» **AIM OF THE TASK**
The records underneath are to be repeated exactly, with the pictures left out.

» **MATERIAL FOR THIS EXERCISE**

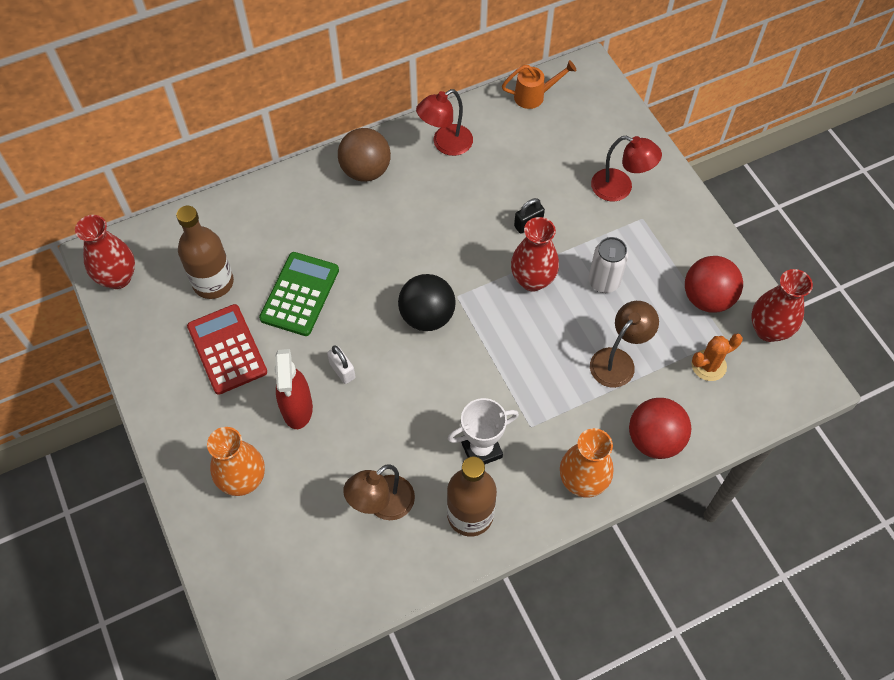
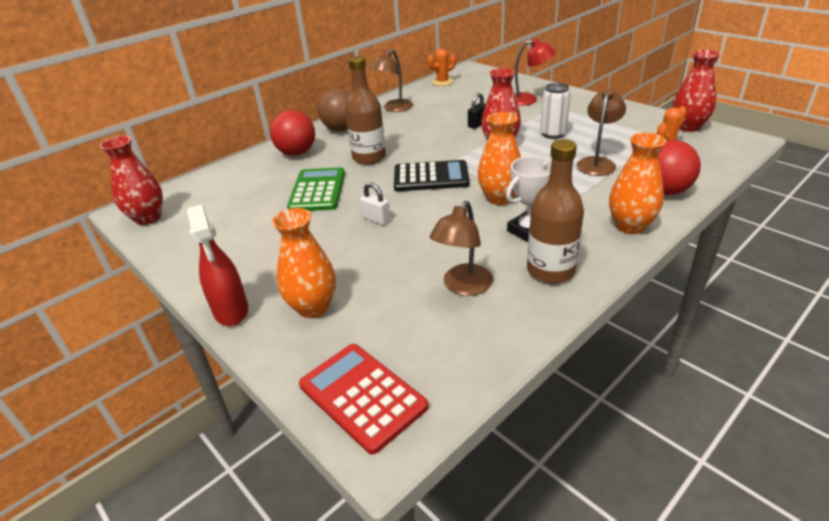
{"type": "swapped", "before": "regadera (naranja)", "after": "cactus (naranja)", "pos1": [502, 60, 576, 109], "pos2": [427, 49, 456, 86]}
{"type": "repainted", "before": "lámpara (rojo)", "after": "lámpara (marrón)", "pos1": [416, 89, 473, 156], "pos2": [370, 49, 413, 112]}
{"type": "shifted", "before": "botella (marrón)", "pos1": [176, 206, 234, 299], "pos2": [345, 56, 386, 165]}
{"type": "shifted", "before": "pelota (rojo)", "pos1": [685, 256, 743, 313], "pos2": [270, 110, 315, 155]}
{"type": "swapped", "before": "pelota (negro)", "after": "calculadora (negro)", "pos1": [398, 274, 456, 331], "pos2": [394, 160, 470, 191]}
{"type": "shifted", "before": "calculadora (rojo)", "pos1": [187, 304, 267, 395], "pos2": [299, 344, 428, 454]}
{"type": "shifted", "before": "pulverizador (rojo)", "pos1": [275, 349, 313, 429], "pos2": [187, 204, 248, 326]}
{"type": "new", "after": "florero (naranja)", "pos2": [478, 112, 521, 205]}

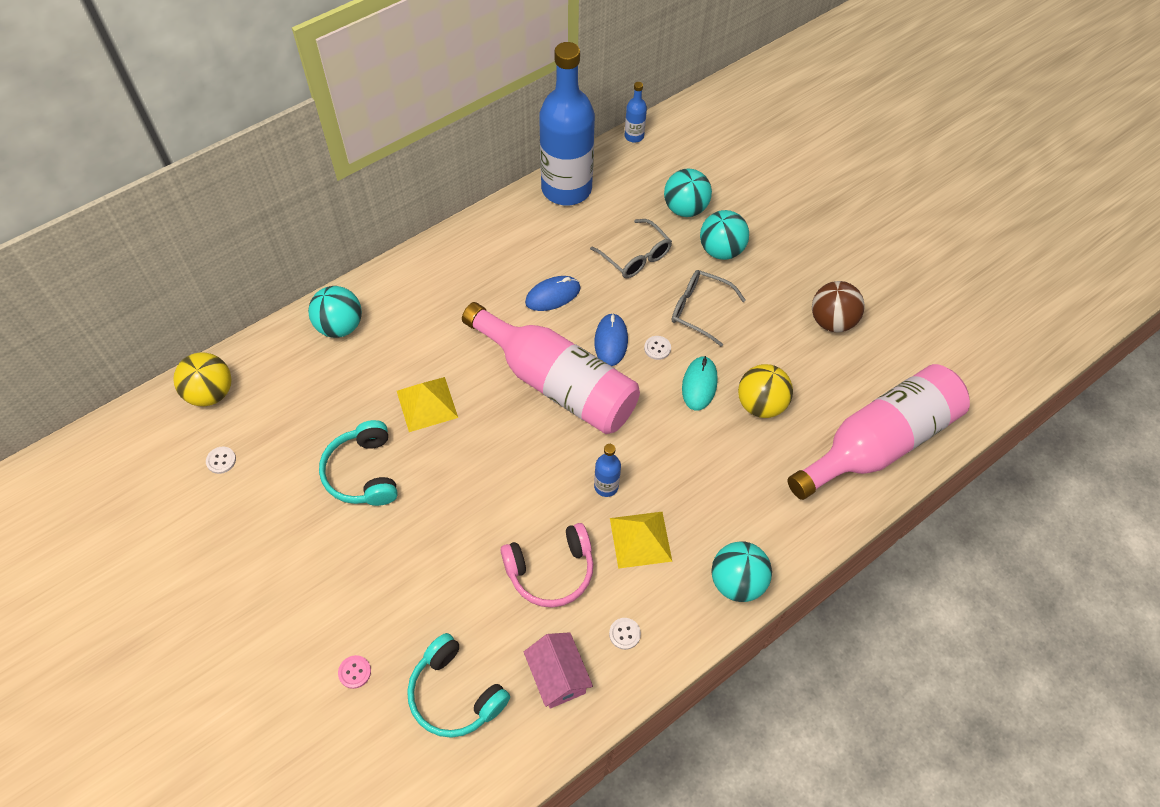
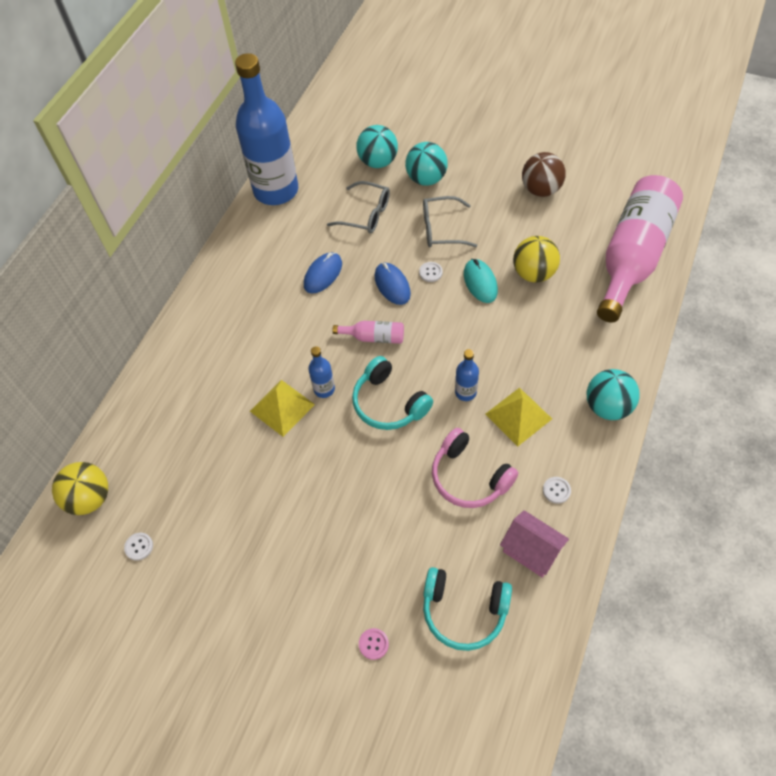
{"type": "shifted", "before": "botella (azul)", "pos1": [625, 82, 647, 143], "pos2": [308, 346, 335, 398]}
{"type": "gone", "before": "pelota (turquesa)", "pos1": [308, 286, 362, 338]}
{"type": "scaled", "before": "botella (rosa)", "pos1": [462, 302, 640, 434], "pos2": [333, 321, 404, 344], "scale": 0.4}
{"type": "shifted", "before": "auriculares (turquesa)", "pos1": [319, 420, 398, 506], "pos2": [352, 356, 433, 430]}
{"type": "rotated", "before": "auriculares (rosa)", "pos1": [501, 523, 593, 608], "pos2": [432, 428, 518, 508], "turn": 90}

» **RESULT OF THIS EXERCISE**
{"type": "swapped", "before": "regadera (naranja)", "after": "cactus (naranja)", "pos1": [502, 60, 576, 109], "pos2": [427, 49, 456, 86]}
{"type": "repainted", "before": "lámpara (rojo)", "after": "lámpara (marrón)", "pos1": [416, 89, 473, 156], "pos2": [370, 49, 413, 112]}
{"type": "shifted", "before": "botella (marrón)", "pos1": [176, 206, 234, 299], "pos2": [345, 56, 386, 165]}
{"type": "shifted", "before": "pelota (rojo)", "pos1": [685, 256, 743, 313], "pos2": [270, 110, 315, 155]}
{"type": "swapped", "before": "pelota (negro)", "after": "calculadora (negro)", "pos1": [398, 274, 456, 331], "pos2": [394, 160, 470, 191]}
{"type": "shifted", "before": "calculadora (rojo)", "pos1": [187, 304, 267, 395], "pos2": [299, 344, 428, 454]}
{"type": "shifted", "before": "pulverizador (rojo)", "pos1": [275, 349, 313, 429], "pos2": [187, 204, 248, 326]}
{"type": "new", "after": "florero (naranja)", "pos2": [478, 112, 521, 205]}

{"type": "shifted", "before": "botella (azul)", "pos1": [625, 82, 647, 143], "pos2": [308, 346, 335, 398]}
{"type": "gone", "before": "pelota (turquesa)", "pos1": [308, 286, 362, 338]}
{"type": "scaled", "before": "botella (rosa)", "pos1": [462, 302, 640, 434], "pos2": [333, 321, 404, 344], "scale": 0.4}
{"type": "shifted", "before": "auriculares (turquesa)", "pos1": [319, 420, 398, 506], "pos2": [352, 356, 433, 430]}
{"type": "rotated", "before": "auriculares (rosa)", "pos1": [501, 523, 593, 608], "pos2": [432, 428, 518, 508], "turn": 90}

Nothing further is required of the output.